Given data:
=== Begin Enclosure ===

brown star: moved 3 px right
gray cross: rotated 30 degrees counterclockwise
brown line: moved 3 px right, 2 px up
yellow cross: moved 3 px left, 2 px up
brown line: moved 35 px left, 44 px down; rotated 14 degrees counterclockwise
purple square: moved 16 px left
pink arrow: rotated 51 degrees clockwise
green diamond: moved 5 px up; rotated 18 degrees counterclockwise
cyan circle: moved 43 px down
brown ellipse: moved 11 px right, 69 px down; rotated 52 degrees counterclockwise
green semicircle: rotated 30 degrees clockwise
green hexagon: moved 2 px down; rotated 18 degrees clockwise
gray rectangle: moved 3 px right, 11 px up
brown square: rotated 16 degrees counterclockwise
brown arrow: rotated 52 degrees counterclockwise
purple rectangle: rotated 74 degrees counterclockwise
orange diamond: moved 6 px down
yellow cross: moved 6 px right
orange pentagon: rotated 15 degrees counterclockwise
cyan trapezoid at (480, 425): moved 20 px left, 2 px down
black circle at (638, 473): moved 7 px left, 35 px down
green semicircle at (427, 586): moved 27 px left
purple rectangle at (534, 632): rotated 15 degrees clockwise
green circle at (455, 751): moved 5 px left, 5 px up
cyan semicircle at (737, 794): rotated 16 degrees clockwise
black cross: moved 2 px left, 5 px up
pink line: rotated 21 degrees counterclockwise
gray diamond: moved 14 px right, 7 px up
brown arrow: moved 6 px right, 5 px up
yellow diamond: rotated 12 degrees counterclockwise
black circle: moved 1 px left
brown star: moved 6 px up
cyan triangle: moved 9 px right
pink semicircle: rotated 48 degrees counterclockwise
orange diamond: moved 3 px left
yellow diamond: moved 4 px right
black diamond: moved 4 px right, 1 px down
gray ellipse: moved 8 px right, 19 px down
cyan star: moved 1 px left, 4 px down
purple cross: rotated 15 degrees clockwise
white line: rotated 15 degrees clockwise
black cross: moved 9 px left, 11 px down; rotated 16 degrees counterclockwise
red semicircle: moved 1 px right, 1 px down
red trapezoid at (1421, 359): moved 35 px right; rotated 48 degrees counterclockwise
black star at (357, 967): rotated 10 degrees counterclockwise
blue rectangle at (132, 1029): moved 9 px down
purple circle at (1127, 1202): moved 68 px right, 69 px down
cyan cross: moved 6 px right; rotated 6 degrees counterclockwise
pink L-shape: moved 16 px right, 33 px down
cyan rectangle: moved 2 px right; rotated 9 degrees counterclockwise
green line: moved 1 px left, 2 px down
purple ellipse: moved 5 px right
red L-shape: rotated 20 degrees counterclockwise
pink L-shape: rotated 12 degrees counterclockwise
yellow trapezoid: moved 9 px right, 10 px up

=== End Enclosure ===

Problem to work on: Filter the records above and copy every line that contains the word "brown".

Solution:
brown star: moved 3 px right
brown line: moved 3 px right, 2 px up
brown line: moved 35 px left, 44 px down; rotated 14 degrees counterclockwise
brown ellipse: moved 11 px right, 69 px down; rotated 52 degrees counterclockwise
brown square: rotated 16 degrees counterclockwise
brown arrow: rotated 52 degrees counterclockwise
brown arrow: moved 6 px right, 5 px up
brown star: moved 6 px up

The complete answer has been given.